◆ **Your assignment**
Copy out the lines of the material that include the string "none".

◆ **Given entries**

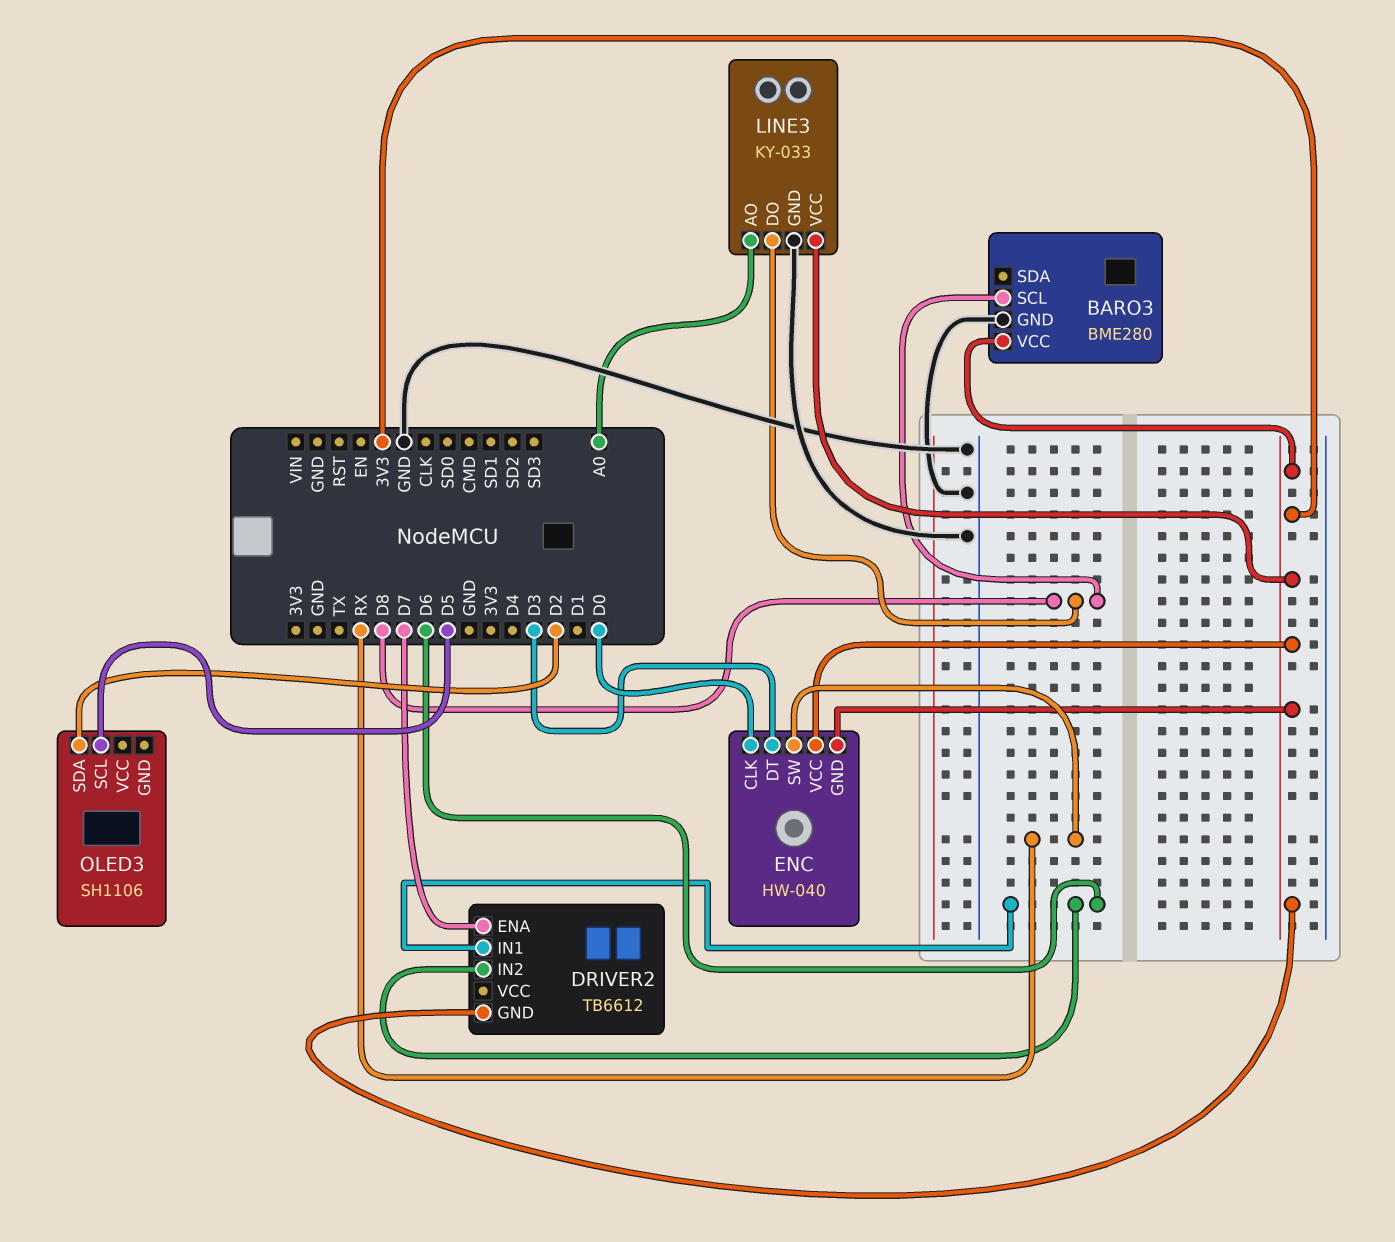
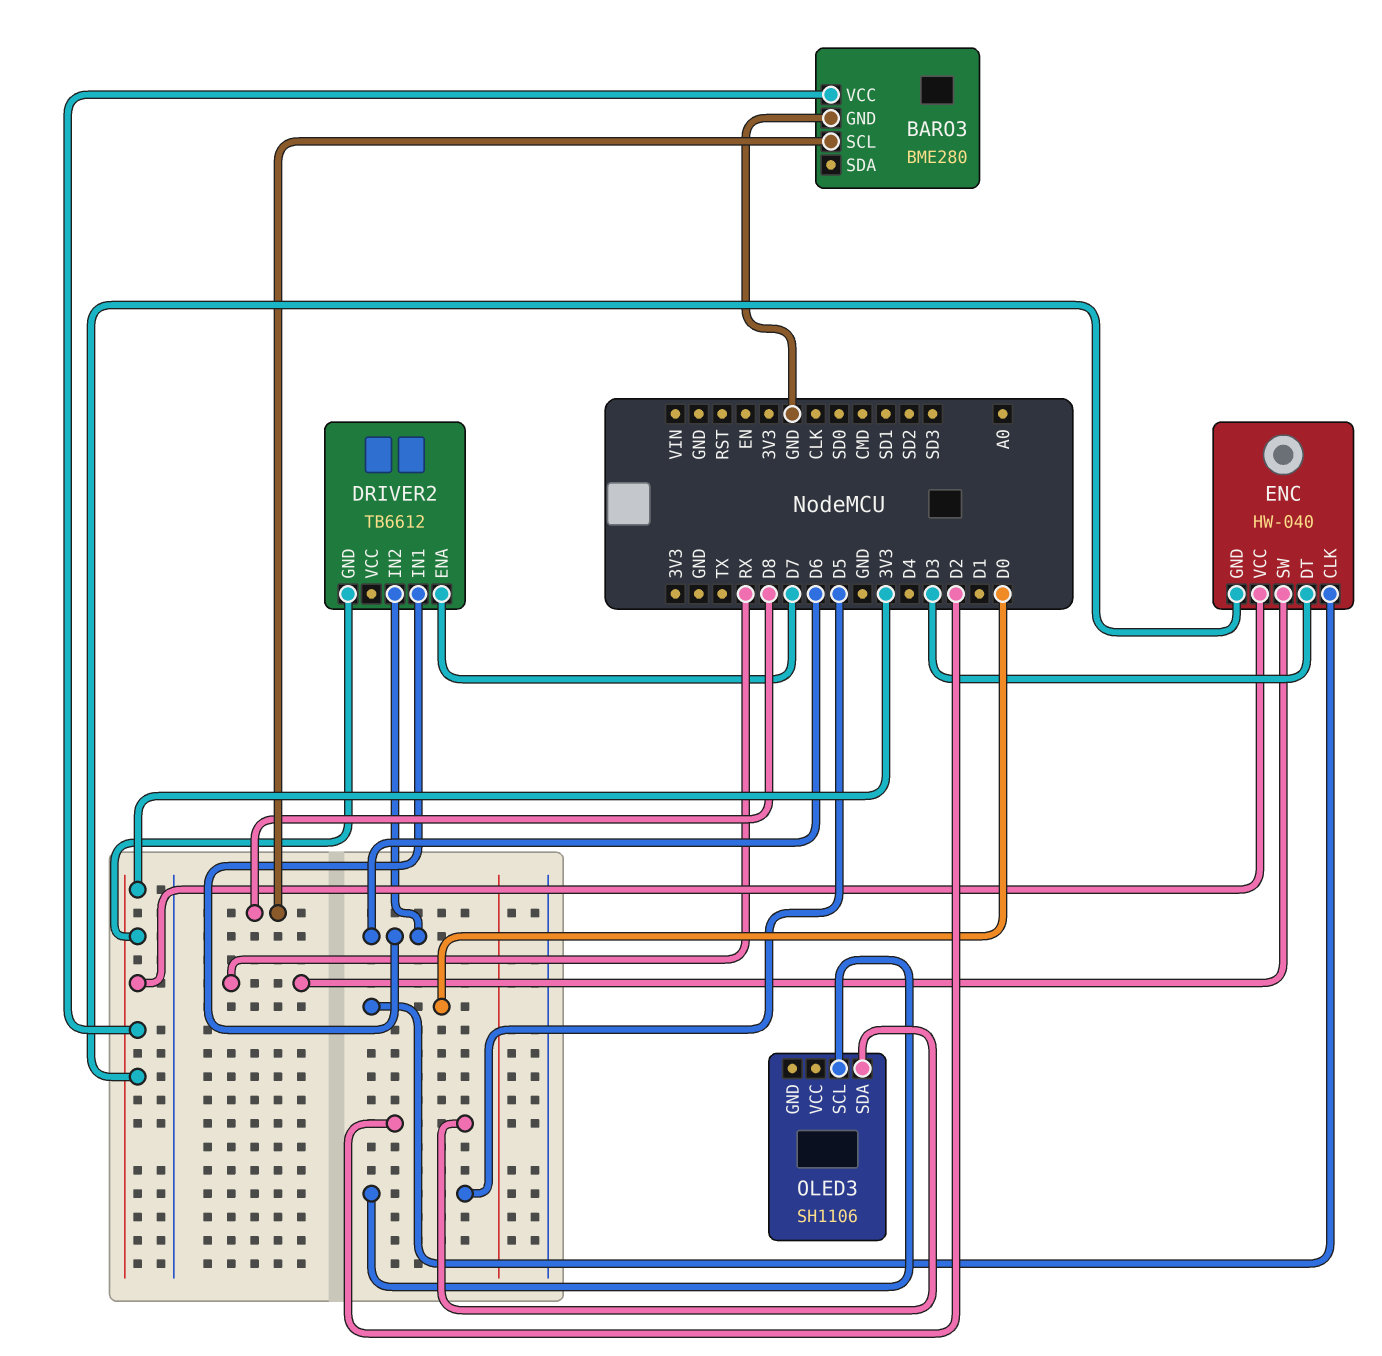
LINE3: KY-033 -> none
LINE3 pin AO: A0 -> none
LINE3 pin DO: D8 -> none
LINE3 pin GND: GND -> none
LINE3 pin VCC: 3V3 -> none

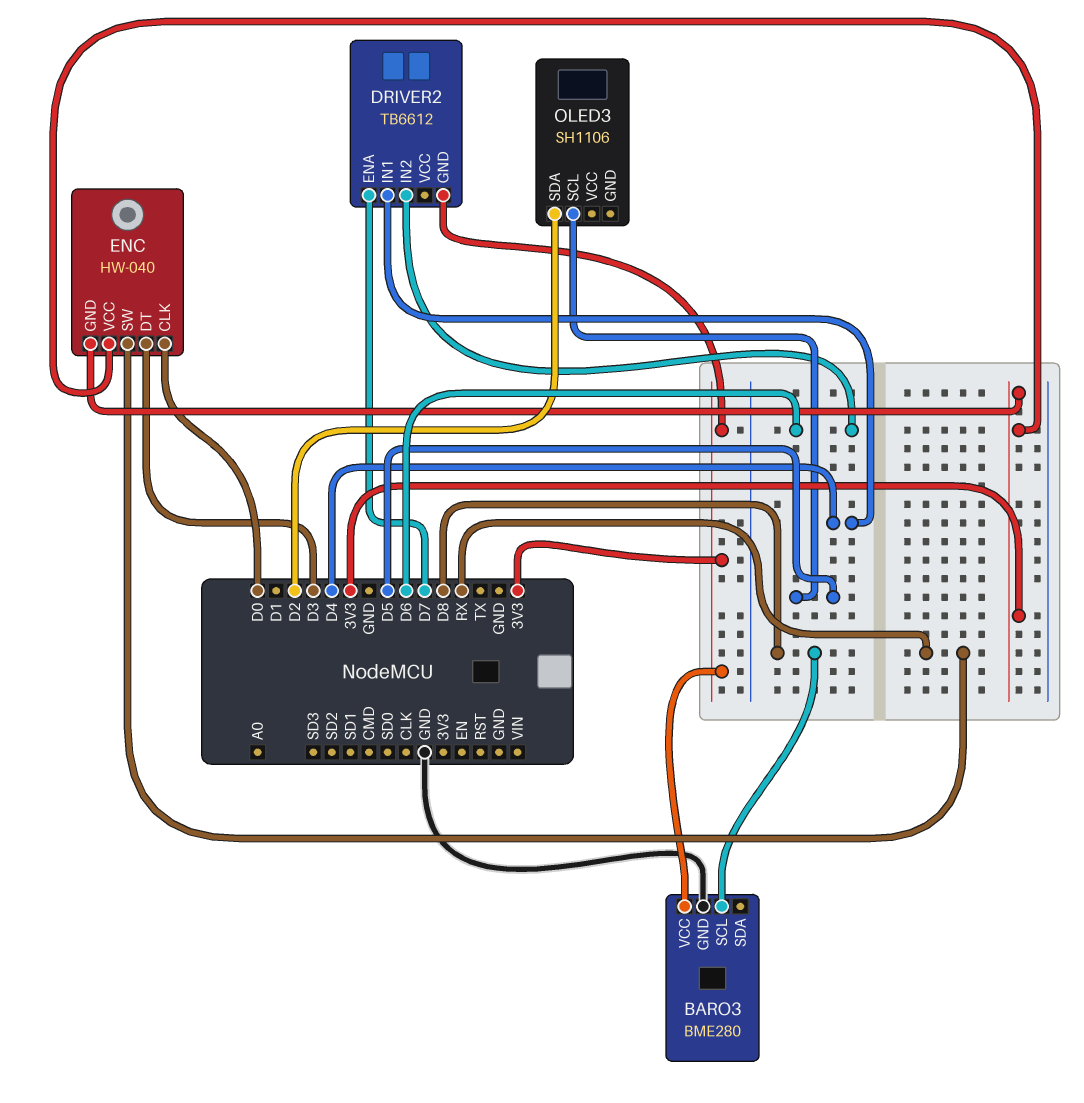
DRIVER2 pin IN1: D6 -> D4

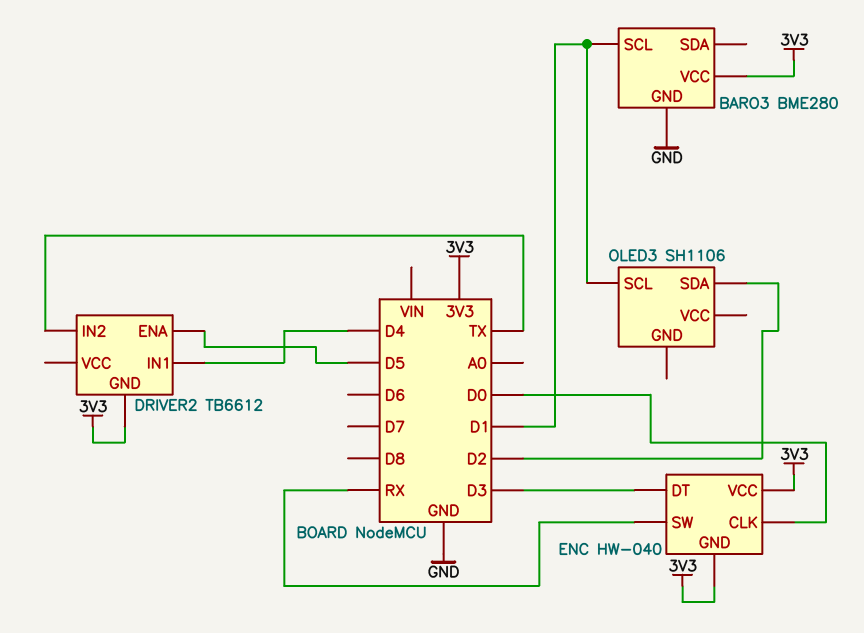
BARO3 pin SCL: D8 -> D1
DRIVER2 pin ENA: D7 -> D5
DRIVER2 pin IN2: D6 -> TX
OLED3 pin SCL: D5 -> D1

◆ **Response to this exercise**
LINE3: KY-033 -> none
LINE3 pin AO: A0 -> none
LINE3 pin DO: D8 -> none
LINE3 pin GND: GND -> none
LINE3 pin VCC: 3V3 -> none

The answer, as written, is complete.